[Change detection data]
-*-

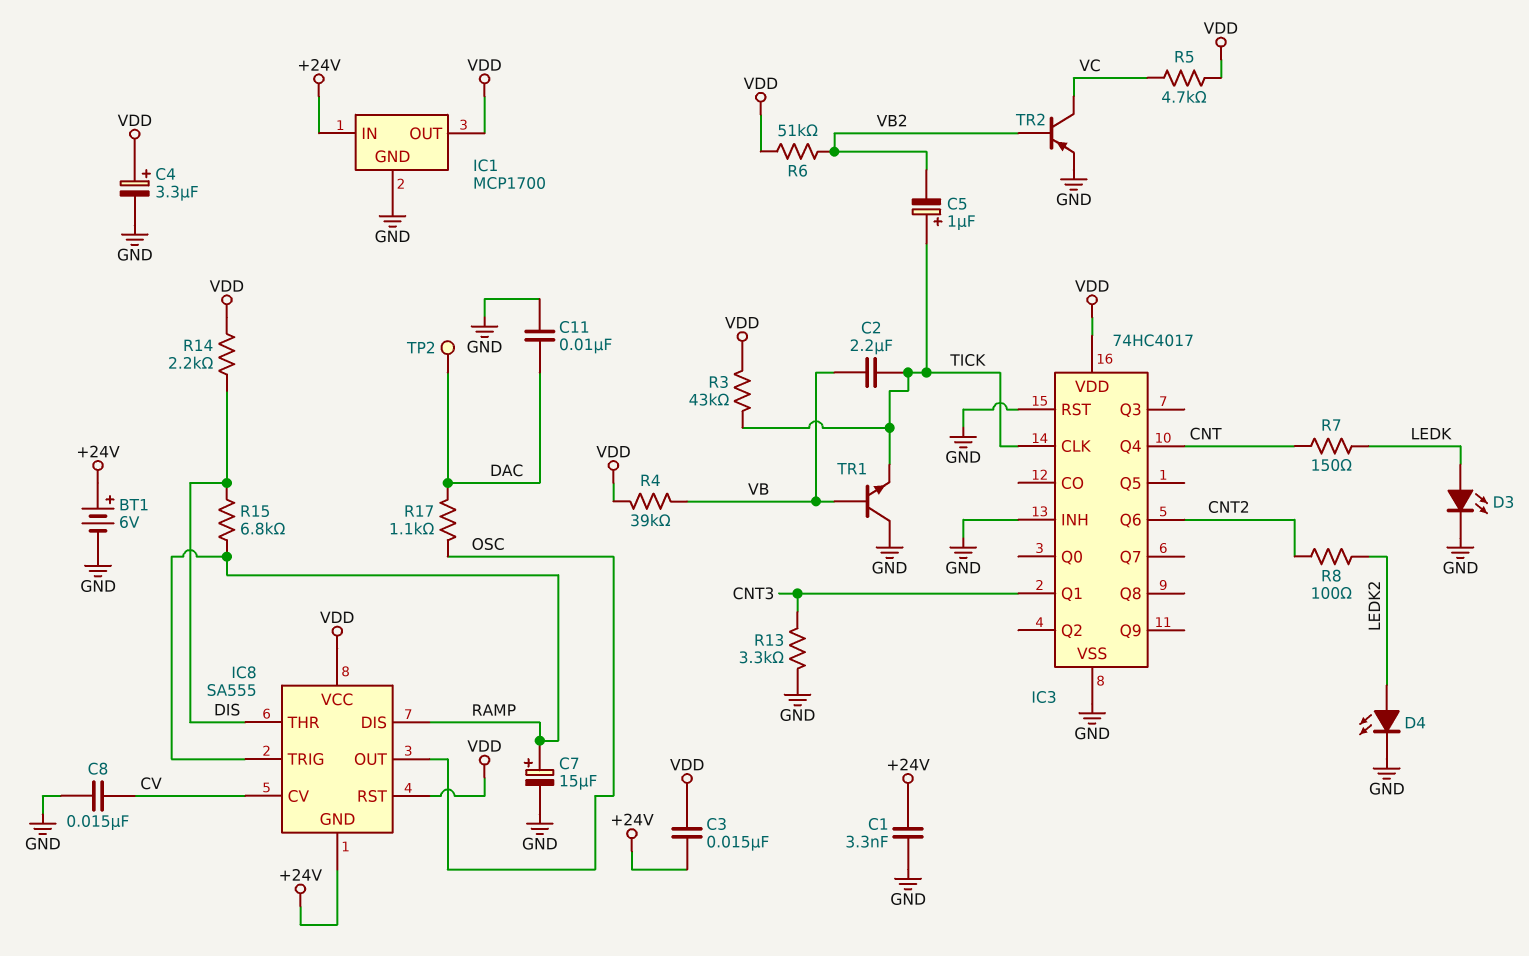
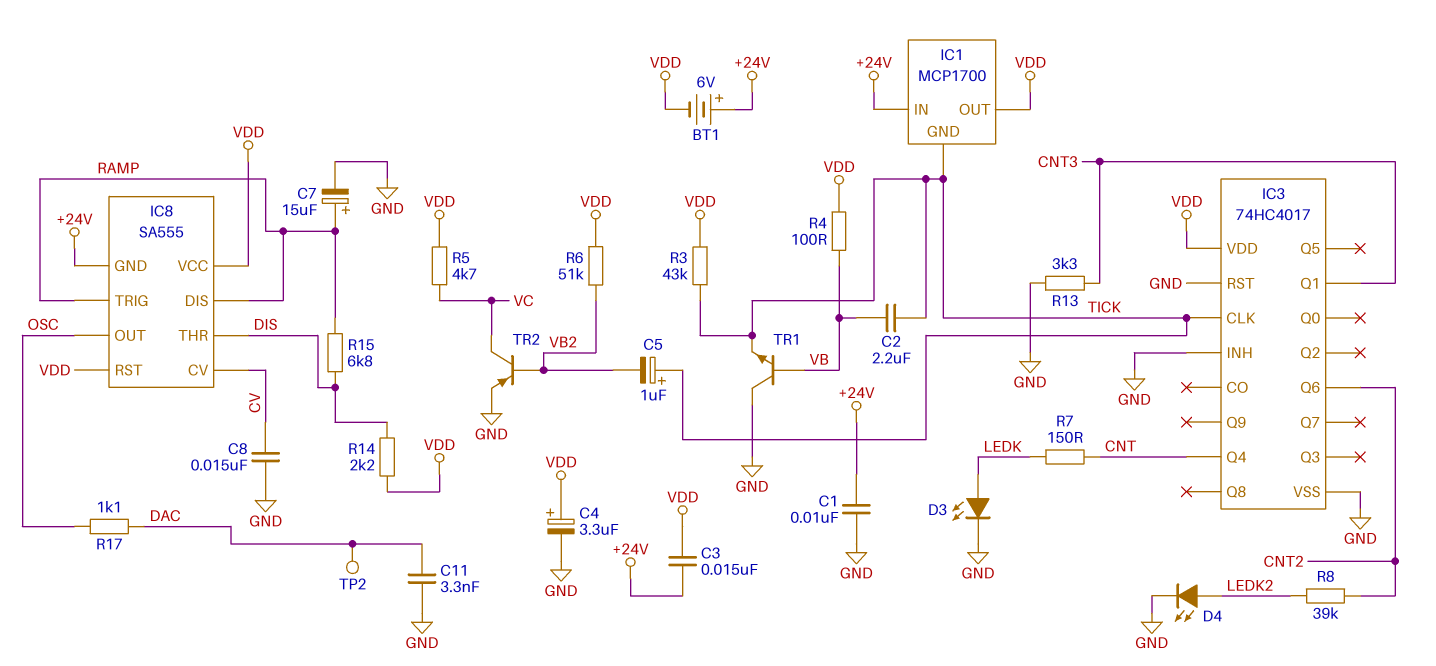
BT1: 6V (plus +24V, minus GND) -> 6V (plus +24V, minus VDD)
C1: 3.3nF (+24V, GND) -> 10nF (+24V, GND)
C11: 10nF (DAC, GND) -> 3.3nF (DAC, GND)
IC1 pin GND: GND -> TICK
R4: 39k (VB, VDD) -> 100 (VB, VDD)
R8: 100 (CNT2, LEDK2) -> 39k (CNT2, LEDK2)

-*-

Each record above is to be copied out exactly; its pictures are not.

Written response:
BT1: 6V (plus +24V, minus GND) -> 6V (plus +24V, minus VDD)
C1: 3.3nF (+24V, GND) -> 10nF (+24V, GND)
C11: 10nF (DAC, GND) -> 3.3nF (DAC, GND)
IC1 pin GND: GND -> TICK
R4: 39k (VB, VDD) -> 100 (VB, VDD)
R8: 100 (CNT2, LEDK2) -> 39k (CNT2, LEDK2)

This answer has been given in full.